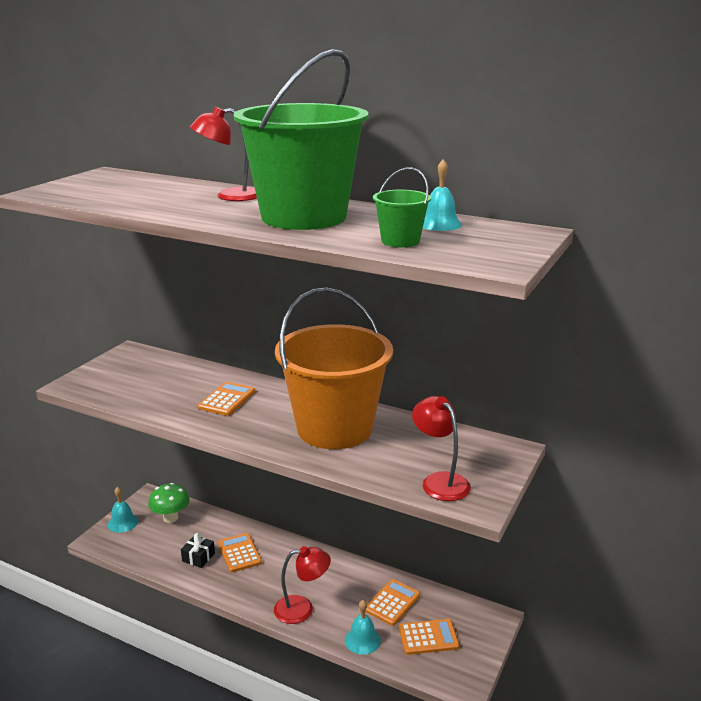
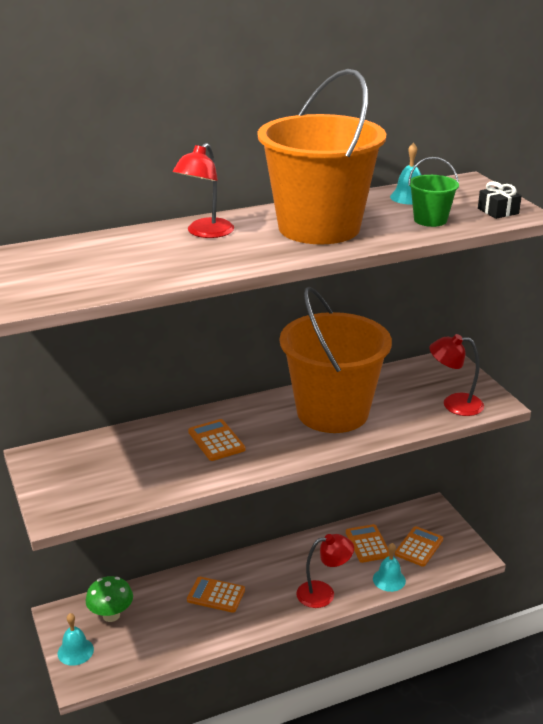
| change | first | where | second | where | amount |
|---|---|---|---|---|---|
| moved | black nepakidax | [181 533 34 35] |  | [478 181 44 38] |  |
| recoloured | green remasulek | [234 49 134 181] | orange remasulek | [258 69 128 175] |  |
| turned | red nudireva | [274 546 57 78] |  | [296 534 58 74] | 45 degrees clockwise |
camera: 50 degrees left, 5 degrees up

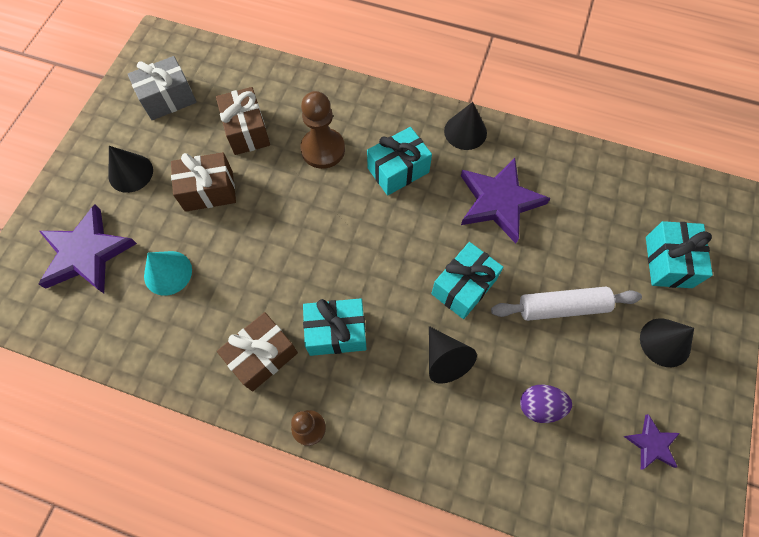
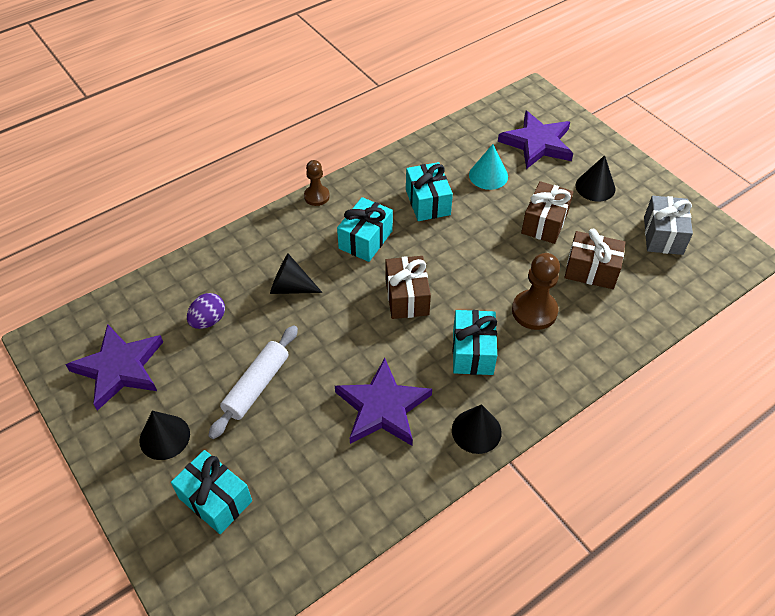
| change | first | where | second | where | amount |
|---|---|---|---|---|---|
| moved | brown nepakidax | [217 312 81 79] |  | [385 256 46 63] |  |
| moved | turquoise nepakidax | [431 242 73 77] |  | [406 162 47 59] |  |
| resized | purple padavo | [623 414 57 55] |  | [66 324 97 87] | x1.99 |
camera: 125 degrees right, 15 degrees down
........
TASK TO CARRY OUT
Please restate word for word the lines of the material above, beginning with the one that holds "moved | turquoise" and ending with the last.

ANSWER SPACE
| moved | turquoise nepakidax | [431 242 73 77] |  | [406 162 47 59] |  |
| resized | purple padavo | [623 414 57 55] |  | [66 324 97 87] | x1.99 |
camera: 125 degrees right, 15 degrees down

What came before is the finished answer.